● RECORDS PROVIDED
-------------------------
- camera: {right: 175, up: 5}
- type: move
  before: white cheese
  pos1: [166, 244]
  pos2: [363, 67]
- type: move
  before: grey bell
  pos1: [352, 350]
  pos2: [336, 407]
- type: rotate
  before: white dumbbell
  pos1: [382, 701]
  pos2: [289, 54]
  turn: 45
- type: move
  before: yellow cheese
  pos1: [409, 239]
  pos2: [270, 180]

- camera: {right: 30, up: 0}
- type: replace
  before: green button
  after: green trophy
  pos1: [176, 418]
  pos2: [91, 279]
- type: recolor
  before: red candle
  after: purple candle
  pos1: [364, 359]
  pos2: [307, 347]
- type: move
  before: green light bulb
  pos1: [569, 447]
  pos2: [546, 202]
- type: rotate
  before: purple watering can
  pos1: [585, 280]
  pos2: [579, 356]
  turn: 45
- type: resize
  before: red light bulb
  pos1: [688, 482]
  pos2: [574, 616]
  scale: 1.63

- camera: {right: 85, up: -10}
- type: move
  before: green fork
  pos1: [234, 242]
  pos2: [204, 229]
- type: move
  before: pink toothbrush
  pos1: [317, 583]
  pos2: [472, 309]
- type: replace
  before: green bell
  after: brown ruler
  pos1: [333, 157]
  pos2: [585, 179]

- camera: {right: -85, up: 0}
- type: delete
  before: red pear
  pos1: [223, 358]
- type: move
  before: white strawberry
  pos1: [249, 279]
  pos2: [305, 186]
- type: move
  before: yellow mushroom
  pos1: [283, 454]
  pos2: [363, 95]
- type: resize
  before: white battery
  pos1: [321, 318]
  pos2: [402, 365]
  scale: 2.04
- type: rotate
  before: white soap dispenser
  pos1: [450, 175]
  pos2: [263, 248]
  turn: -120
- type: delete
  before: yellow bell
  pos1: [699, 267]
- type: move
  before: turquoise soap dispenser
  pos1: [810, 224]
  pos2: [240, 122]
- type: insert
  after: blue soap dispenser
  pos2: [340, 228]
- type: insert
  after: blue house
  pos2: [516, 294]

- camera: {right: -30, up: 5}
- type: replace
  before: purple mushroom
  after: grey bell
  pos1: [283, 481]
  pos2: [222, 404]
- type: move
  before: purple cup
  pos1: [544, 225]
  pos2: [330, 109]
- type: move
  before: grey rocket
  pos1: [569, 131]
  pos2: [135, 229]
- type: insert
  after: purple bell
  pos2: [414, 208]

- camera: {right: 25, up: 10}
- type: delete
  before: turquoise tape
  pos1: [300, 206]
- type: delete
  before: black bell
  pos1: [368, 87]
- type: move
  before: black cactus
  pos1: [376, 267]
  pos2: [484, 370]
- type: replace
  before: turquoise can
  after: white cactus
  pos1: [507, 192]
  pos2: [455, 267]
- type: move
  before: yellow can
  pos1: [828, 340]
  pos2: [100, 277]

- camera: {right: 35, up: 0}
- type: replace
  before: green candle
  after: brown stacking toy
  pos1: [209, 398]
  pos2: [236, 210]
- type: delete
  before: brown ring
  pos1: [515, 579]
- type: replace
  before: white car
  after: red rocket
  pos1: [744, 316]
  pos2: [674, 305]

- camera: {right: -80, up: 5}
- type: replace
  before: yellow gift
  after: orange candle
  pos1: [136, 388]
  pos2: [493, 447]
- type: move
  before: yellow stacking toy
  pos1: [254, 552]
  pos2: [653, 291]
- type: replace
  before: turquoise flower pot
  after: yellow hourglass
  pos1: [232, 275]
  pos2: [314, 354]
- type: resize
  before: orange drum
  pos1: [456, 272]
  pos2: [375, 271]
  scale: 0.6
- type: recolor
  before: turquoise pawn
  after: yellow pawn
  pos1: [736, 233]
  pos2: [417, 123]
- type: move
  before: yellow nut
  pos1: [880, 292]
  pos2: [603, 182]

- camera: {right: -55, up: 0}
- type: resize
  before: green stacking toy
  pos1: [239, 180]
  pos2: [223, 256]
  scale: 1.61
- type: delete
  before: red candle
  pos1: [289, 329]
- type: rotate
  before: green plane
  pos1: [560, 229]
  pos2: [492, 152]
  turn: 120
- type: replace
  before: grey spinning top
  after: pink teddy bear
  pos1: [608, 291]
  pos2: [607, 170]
-------------------------
● AIM OF THE EXERCISE
Lines from the start of the material through the line containing "pos1: [176, 418]" are wanted. Write them out exactly.

● RESULT OF THIS EXERCISE
- camera: {right: 175, up: 5}
- type: move
  before: white cheese
  pos1: [166, 244]
  pos2: [363, 67]
- type: move
  before: grey bell
  pos1: [352, 350]
  pos2: [336, 407]
- type: rotate
  before: white dumbbell
  pos1: [382, 701]
  pos2: [289, 54]
  turn: 45
- type: move
  before: yellow cheese
  pos1: [409, 239]
  pos2: [270, 180]

- camera: {right: 30, up: 0}
- type: replace
  before: green button
  after: green trophy
  pos1: [176, 418]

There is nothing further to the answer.